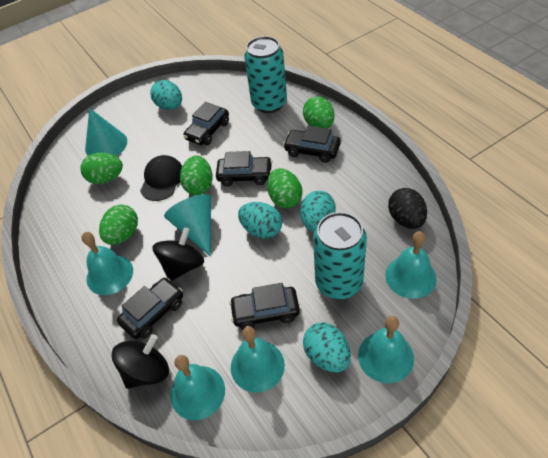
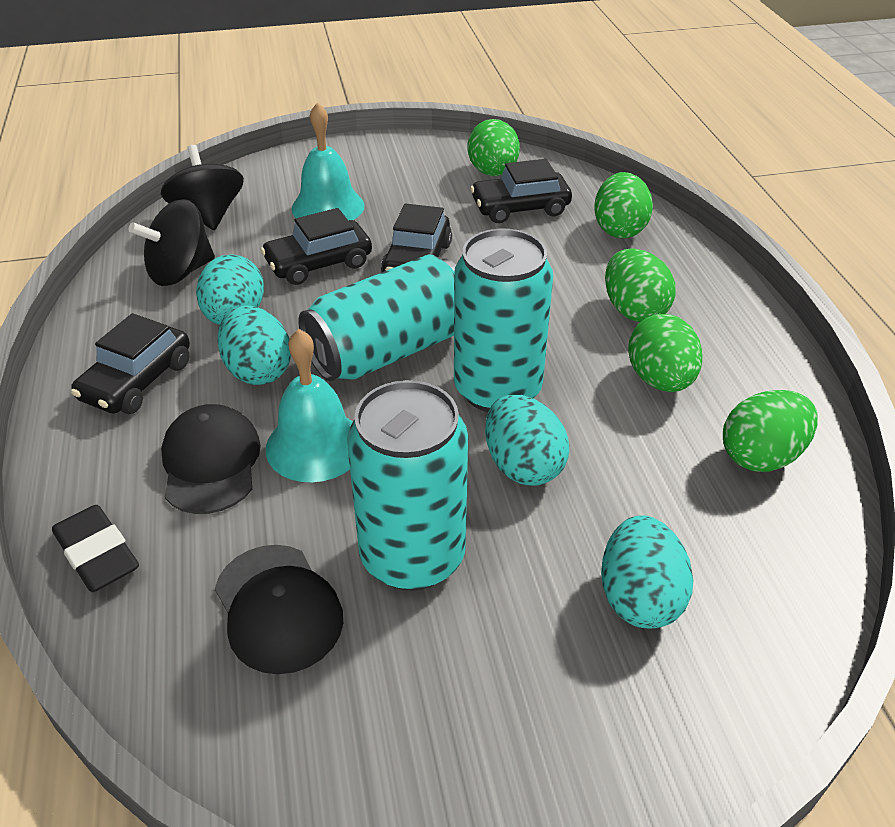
black cap: 1 -> 2
black car: 5 -> 4
black egg: 1 -> 0
black eraser: 0 -> 1
turquoise bell: 5 -> 2
turquoise can: 2 -> 3
turquoise cone: 2 -> 0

———

Task to carry out — Report how many lines in the data contain the word "turquoise", with no words besides the number.

Reply to the task — 3